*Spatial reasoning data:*
=== Section Start ===

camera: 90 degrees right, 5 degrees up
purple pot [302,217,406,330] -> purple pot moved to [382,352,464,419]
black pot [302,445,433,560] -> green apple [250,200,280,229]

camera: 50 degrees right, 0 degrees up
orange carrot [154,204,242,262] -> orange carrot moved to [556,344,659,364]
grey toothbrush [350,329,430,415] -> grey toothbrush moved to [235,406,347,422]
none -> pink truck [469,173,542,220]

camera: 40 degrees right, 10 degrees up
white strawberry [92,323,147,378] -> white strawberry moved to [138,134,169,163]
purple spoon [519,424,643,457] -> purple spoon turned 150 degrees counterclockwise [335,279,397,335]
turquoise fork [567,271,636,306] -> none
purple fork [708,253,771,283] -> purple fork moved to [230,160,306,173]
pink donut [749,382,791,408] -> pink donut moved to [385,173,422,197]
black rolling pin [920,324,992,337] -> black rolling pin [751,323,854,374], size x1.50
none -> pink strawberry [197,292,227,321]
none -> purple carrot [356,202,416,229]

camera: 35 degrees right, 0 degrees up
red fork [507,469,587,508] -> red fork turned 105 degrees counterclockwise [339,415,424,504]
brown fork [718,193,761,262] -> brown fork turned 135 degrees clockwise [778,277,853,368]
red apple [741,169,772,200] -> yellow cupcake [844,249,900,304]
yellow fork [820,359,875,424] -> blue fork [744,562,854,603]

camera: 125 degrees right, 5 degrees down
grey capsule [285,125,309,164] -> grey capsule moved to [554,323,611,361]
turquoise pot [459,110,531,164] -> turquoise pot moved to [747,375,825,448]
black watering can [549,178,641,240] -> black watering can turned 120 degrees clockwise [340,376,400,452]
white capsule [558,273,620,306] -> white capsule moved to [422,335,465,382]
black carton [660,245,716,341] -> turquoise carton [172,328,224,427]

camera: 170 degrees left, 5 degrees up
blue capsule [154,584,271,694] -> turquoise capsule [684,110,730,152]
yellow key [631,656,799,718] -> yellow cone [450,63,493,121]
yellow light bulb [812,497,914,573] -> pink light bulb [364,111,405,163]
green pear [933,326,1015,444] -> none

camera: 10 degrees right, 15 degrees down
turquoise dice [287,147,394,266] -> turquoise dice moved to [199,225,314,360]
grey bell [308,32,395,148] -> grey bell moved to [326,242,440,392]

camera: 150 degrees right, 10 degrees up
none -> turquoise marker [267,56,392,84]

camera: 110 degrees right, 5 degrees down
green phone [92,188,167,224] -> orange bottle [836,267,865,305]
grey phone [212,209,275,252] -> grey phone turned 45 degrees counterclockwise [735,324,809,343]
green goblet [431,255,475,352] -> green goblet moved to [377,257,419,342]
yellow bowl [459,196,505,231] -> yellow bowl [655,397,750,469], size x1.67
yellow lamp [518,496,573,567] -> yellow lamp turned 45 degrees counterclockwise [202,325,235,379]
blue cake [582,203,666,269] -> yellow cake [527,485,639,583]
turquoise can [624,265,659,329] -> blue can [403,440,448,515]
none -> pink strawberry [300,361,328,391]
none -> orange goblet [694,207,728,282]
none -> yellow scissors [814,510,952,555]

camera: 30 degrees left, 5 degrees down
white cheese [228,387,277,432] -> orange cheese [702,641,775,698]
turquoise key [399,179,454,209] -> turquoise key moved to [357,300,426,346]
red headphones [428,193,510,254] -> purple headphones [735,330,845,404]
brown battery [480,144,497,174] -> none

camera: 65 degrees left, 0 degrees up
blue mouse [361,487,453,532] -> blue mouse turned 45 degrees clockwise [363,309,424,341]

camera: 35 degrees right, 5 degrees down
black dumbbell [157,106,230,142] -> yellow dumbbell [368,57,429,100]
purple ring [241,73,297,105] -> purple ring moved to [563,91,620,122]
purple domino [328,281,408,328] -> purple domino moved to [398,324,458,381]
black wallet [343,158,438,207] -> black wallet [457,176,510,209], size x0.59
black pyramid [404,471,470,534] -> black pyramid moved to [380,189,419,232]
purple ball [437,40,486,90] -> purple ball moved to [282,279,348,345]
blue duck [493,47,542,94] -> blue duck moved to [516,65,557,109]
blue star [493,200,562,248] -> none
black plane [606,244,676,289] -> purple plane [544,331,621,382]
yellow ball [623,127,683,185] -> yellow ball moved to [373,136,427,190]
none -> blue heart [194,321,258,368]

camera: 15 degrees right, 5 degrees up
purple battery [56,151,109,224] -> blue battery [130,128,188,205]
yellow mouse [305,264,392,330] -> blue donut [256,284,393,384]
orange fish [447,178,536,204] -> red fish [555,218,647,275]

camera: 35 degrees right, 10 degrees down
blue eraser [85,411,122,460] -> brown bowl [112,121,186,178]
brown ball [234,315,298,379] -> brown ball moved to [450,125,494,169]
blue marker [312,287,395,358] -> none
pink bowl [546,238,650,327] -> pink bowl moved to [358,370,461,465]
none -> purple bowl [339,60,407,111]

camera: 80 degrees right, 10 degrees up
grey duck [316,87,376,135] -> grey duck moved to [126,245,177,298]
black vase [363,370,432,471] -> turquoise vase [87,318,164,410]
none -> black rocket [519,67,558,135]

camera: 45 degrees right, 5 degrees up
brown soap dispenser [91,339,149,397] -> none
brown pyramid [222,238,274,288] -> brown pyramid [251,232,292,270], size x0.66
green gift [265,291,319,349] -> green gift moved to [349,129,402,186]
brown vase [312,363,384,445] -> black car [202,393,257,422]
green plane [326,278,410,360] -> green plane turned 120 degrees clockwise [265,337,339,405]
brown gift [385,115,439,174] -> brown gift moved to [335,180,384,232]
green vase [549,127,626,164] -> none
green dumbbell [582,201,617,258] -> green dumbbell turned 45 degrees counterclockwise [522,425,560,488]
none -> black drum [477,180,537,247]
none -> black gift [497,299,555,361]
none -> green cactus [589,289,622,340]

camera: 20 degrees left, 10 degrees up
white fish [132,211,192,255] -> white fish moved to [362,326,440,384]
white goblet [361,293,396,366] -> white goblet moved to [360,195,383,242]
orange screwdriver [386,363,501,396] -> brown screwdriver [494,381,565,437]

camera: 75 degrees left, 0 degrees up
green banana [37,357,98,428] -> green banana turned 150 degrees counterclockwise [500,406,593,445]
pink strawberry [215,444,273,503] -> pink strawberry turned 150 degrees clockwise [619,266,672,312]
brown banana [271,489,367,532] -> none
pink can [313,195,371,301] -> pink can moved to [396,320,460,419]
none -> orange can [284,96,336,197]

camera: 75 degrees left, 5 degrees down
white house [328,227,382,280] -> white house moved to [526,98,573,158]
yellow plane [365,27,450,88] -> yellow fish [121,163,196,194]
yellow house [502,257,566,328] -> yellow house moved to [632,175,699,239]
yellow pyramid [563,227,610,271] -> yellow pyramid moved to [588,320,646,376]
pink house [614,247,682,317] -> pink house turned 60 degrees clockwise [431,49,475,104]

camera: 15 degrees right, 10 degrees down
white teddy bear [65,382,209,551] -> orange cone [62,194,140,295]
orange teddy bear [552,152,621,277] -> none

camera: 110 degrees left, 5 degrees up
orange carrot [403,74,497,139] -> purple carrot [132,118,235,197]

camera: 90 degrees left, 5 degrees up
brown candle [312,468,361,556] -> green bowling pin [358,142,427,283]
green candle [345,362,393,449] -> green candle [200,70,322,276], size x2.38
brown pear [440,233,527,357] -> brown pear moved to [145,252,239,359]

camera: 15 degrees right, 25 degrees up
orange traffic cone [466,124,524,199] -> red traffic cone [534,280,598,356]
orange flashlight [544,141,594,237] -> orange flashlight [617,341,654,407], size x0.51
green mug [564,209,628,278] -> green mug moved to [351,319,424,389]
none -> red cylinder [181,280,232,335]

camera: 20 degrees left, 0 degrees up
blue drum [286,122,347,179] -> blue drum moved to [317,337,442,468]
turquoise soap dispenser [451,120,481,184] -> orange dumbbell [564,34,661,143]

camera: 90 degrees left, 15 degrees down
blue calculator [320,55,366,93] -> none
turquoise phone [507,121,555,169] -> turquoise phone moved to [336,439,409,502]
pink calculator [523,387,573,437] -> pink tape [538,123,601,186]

=== Section End ===

In the data above, start at the line that has "red headphones [428,193,510,254]", stop after the line that has "green vase [549,127,626,164] -> none", and print every line in between exactly as it stands.

red headphones [428,193,510,254] -> purple headphones [735,330,845,404]
brown battery [480,144,497,174] -> none

camera: 65 degrees left, 0 degrees up
blue mouse [361,487,453,532] -> blue mouse turned 45 degrees clockwise [363,309,424,341]

camera: 35 degrees right, 5 degrees down
black dumbbell [157,106,230,142] -> yellow dumbbell [368,57,429,100]
purple ring [241,73,297,105] -> purple ring moved to [563,91,620,122]
purple domino [328,281,408,328] -> purple domino moved to [398,324,458,381]
black wallet [343,158,438,207] -> black wallet [457,176,510,209], size x0.59
black pyramid [404,471,470,534] -> black pyramid moved to [380,189,419,232]
purple ball [437,40,486,90] -> purple ball moved to [282,279,348,345]
blue duck [493,47,542,94] -> blue duck moved to [516,65,557,109]
blue star [493,200,562,248] -> none
black plane [606,244,676,289] -> purple plane [544,331,621,382]
yellow ball [623,127,683,185] -> yellow ball moved to [373,136,427,190]
none -> blue heart [194,321,258,368]

camera: 15 degrees right, 5 degrees up
purple battery [56,151,109,224] -> blue battery [130,128,188,205]
yellow mouse [305,264,392,330] -> blue donut [256,284,393,384]
orange fish [447,178,536,204] -> red fish [555,218,647,275]

camera: 35 degrees right, 10 degrees down
blue eraser [85,411,122,460] -> brown bowl [112,121,186,178]
brown ball [234,315,298,379] -> brown ball moved to [450,125,494,169]
blue marker [312,287,395,358] -> none
pink bowl [546,238,650,327] -> pink bowl moved to [358,370,461,465]
none -> purple bowl [339,60,407,111]

camera: 80 degrees right, 10 degrees up
grey duck [316,87,376,135] -> grey duck moved to [126,245,177,298]
black vase [363,370,432,471] -> turquoise vase [87,318,164,410]
none -> black rocket [519,67,558,135]

camera: 45 degrees right, 5 degrees up
brown soap dispenser [91,339,149,397] -> none
brown pyramid [222,238,274,288] -> brown pyramid [251,232,292,270], size x0.66
green gift [265,291,319,349] -> green gift moved to [349,129,402,186]
brown vase [312,363,384,445] -> black car [202,393,257,422]
green plane [326,278,410,360] -> green plane turned 120 degrees clockwise [265,337,339,405]
brown gift [385,115,439,174] -> brown gift moved to [335,180,384,232]
green vase [549,127,626,164] -> none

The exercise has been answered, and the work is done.